[Records from a dataset]
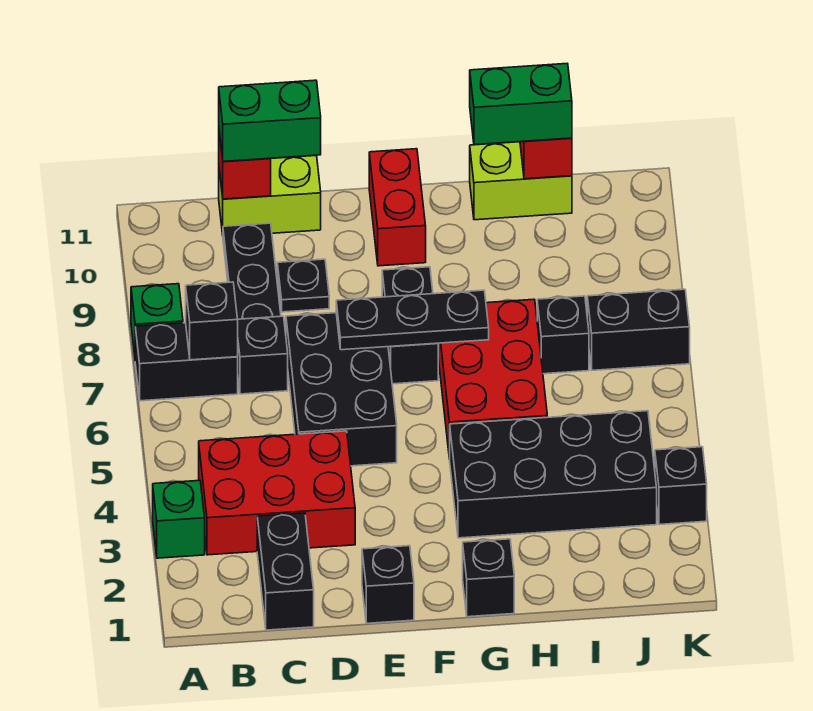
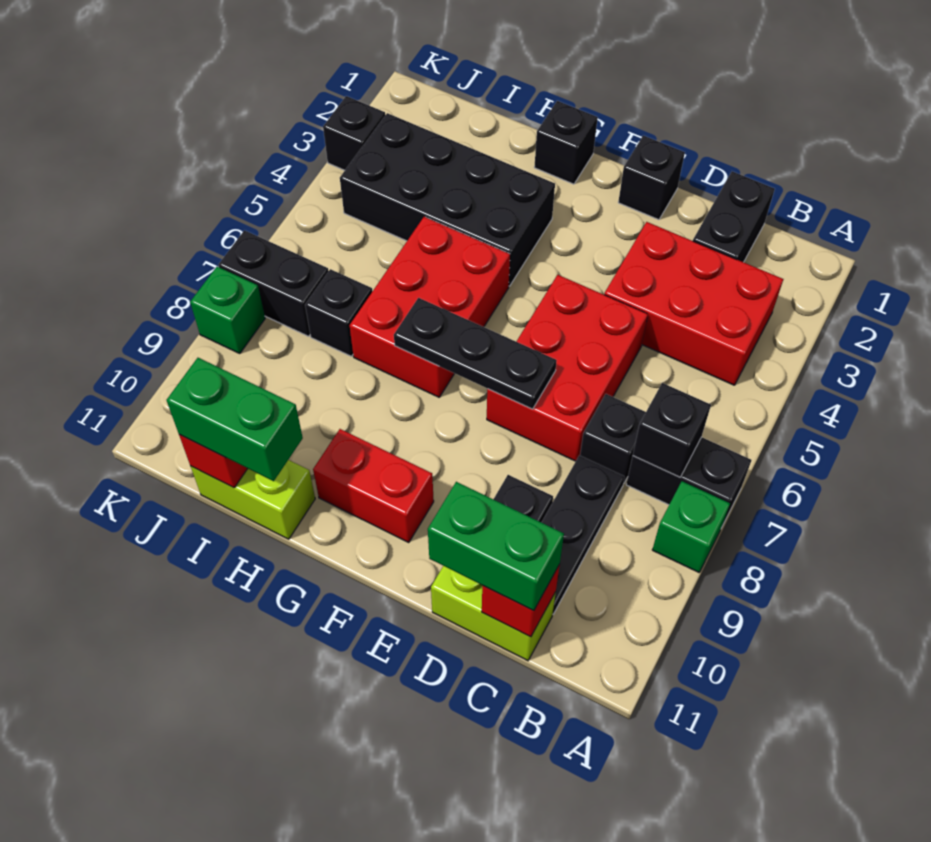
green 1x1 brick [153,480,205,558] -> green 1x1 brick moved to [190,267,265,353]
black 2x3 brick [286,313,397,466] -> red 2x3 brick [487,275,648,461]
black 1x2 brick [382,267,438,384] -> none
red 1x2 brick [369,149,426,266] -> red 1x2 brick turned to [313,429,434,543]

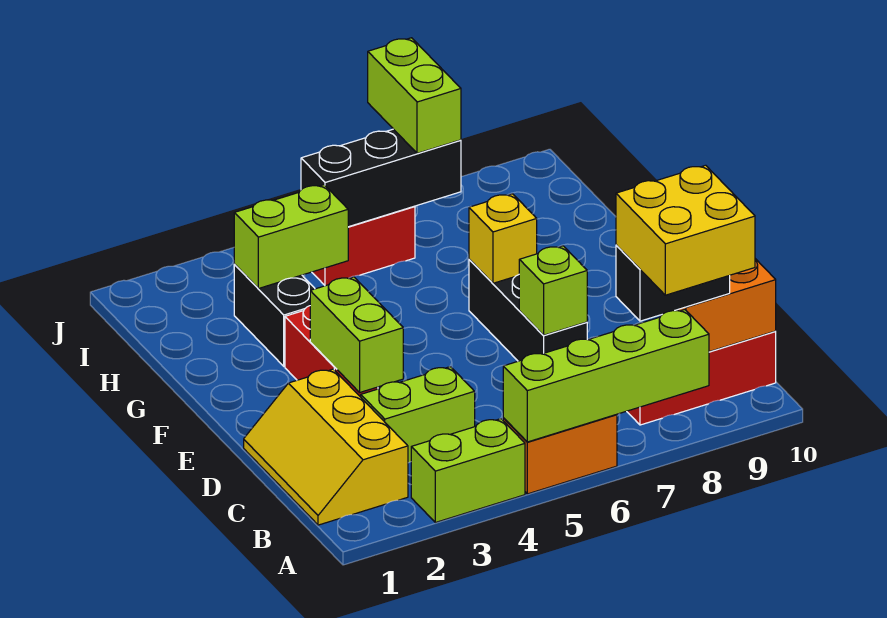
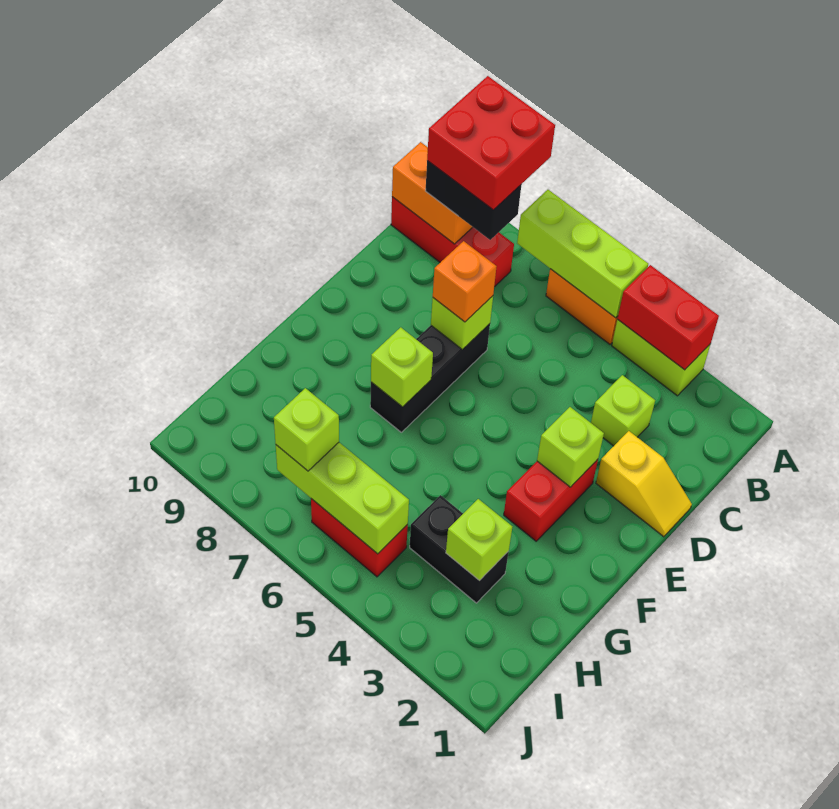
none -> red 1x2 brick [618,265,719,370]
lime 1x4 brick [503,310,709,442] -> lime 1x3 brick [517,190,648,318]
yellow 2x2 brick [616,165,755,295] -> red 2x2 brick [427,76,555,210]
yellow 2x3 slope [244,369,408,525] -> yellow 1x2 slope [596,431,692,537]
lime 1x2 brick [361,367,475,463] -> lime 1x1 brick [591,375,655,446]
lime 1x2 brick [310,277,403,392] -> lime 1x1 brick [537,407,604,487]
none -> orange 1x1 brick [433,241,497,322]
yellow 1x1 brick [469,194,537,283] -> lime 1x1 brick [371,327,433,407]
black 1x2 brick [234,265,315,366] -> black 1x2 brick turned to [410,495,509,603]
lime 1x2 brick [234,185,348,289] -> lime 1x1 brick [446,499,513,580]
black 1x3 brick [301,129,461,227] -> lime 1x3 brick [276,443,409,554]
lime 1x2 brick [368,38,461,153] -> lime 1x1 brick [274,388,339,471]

| Work instruction |
Your job is to copy every entry exactly. Omit the pictures.

| Task answer |
green 1x1 brick [153,480,205,558] -> green 1x1 brick moved to [190,267,265,353]
black 2x3 brick [286,313,397,466] -> red 2x3 brick [487,275,648,461]
black 1x2 brick [382,267,438,384] -> none
red 1x2 brick [369,149,426,266] -> red 1x2 brick turned to [313,429,434,543]

none -> red 1x2 brick [618,265,719,370]
lime 1x4 brick [503,310,709,442] -> lime 1x3 brick [517,190,648,318]
yellow 2x2 brick [616,165,755,295] -> red 2x2 brick [427,76,555,210]
yellow 2x3 slope [244,369,408,525] -> yellow 1x2 slope [596,431,692,537]
lime 1x2 brick [361,367,475,463] -> lime 1x1 brick [591,375,655,446]
lime 1x2 brick [310,277,403,392] -> lime 1x1 brick [537,407,604,487]
none -> orange 1x1 brick [433,241,497,322]
yellow 1x1 brick [469,194,537,283] -> lime 1x1 brick [371,327,433,407]
black 1x2 brick [234,265,315,366] -> black 1x2 brick turned to [410,495,509,603]
lime 1x2 brick [234,185,348,289] -> lime 1x1 brick [446,499,513,580]
black 1x3 brick [301,129,461,227] -> lime 1x3 brick [276,443,409,554]
lime 1x2 brick [368,38,461,153] -> lime 1x1 brick [274,388,339,471]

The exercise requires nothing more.